From the line with "LDR1: GL5539 (+5V, N001)" through the line with "U1 pin VCC: +5V -> N007", repeat the entries verbatim, both end lines included, and add nothing.
** Data supplied follows **
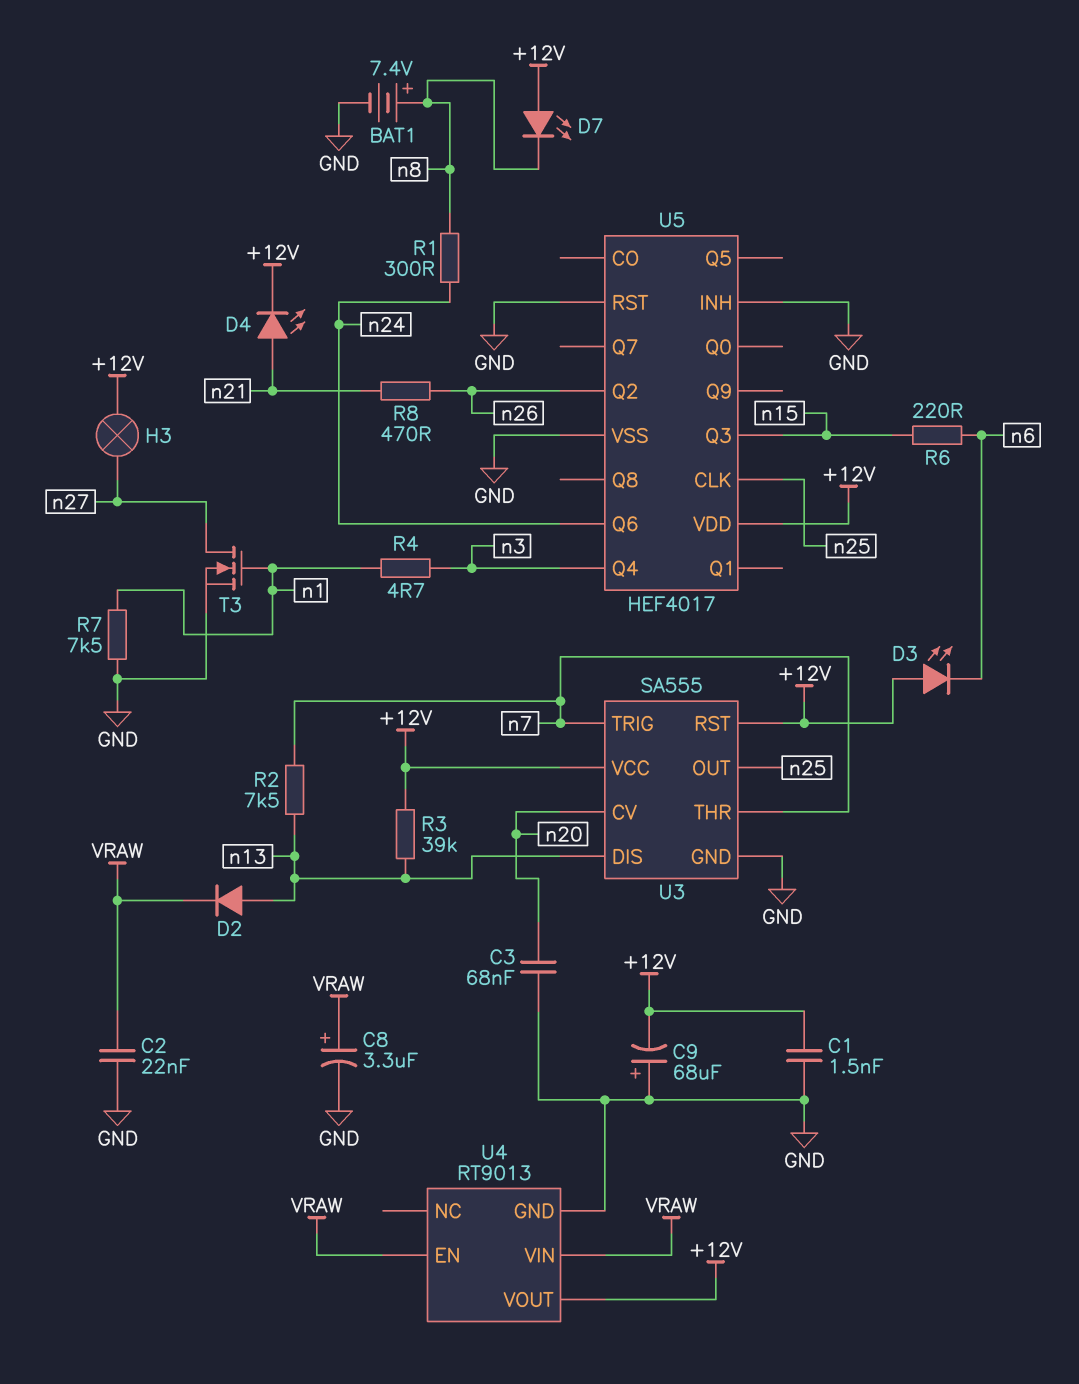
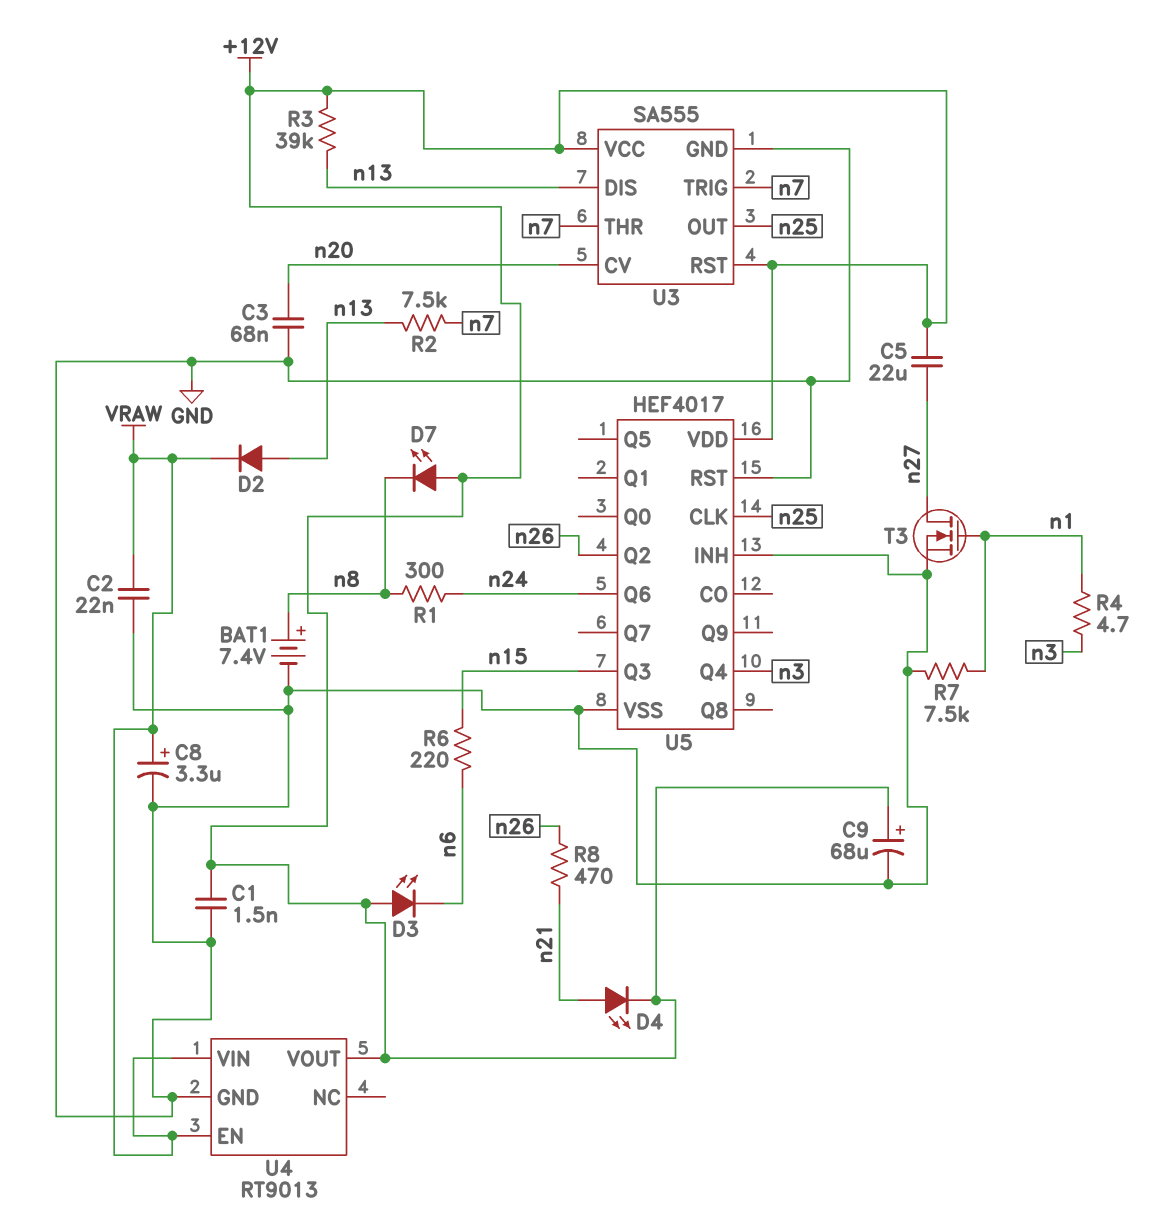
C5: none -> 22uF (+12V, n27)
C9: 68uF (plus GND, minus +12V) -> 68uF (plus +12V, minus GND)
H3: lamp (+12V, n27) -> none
** End of Data supplied **
** Data supplied follows **
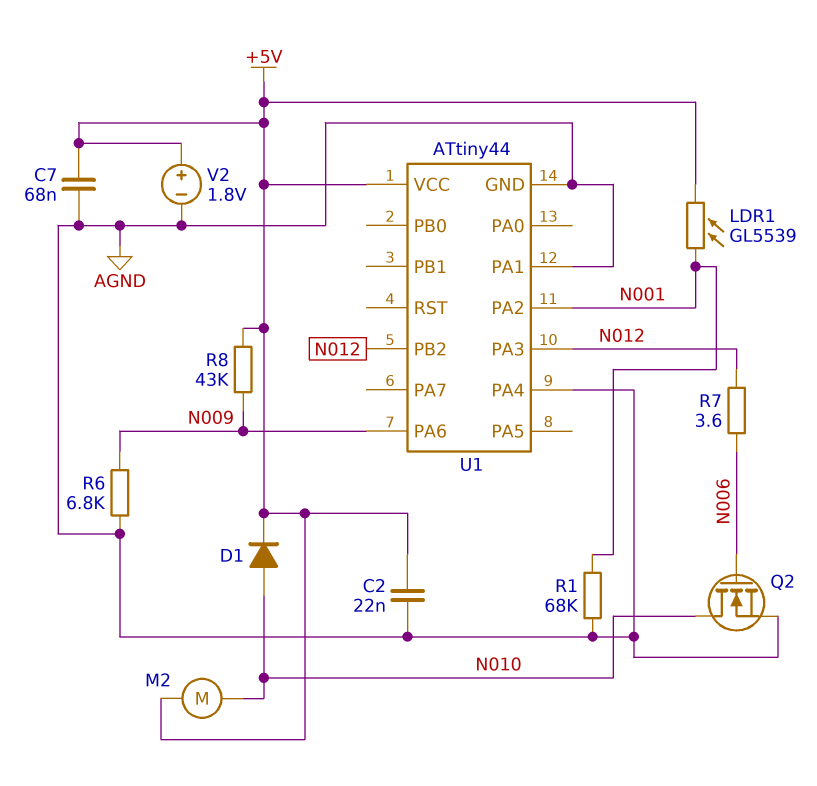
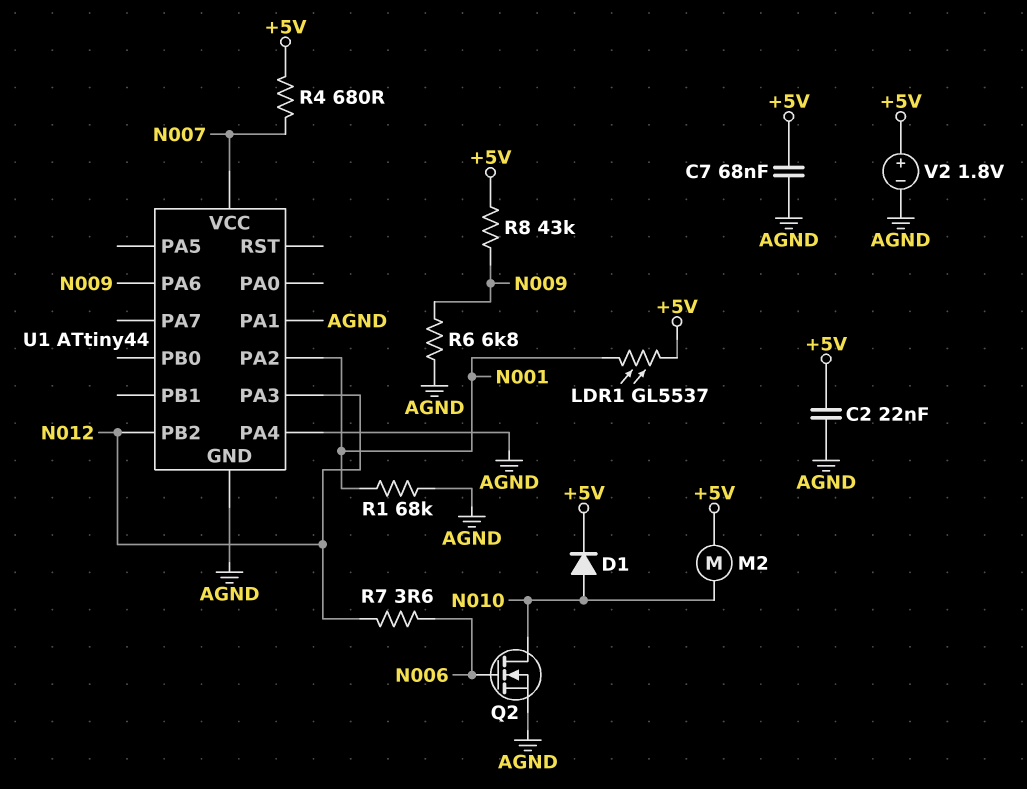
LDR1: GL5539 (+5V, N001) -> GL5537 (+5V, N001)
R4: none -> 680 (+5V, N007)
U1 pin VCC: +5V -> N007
** End of Data supplied **
■ **Answer space**
LDR1: GL5539 (+5V, N001) -> GL5537 (+5V, N001)
R4: none -> 680 (+5V, N007)
U1 pin VCC: +5V -> N007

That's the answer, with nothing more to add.